▶ Task instructions:
For the listing below, report all lines that hold the word "ball".
** Opening Data block block **
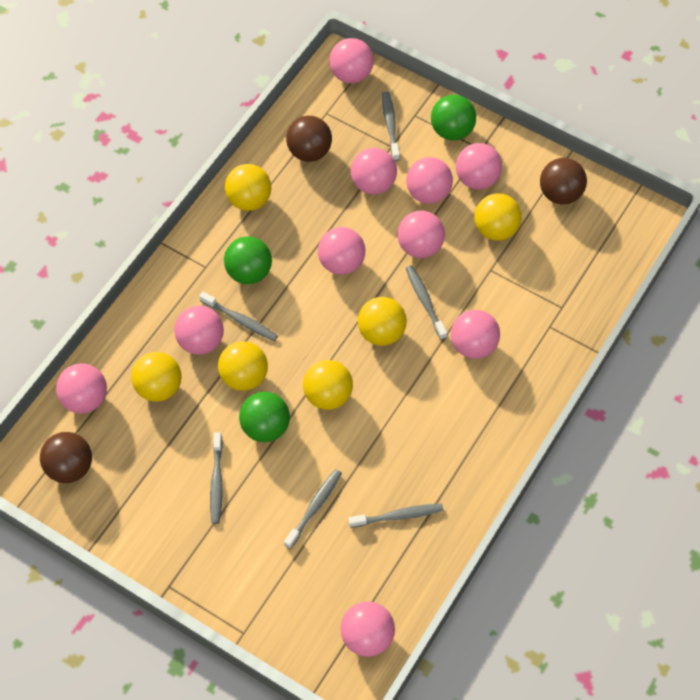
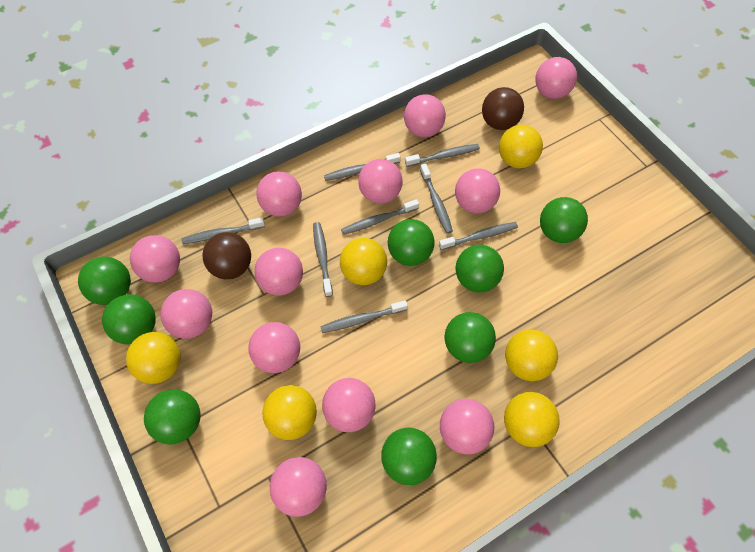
brown ball: 3 -> 2
green ball: 3 -> 8
grey toothbrush: 6 -> 8
pink ball: 10 -> 12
** Closing Data block block **
▶ Response area:
brown ball: 3 -> 2
green ball: 3 -> 8
pink ball: 10 -> 12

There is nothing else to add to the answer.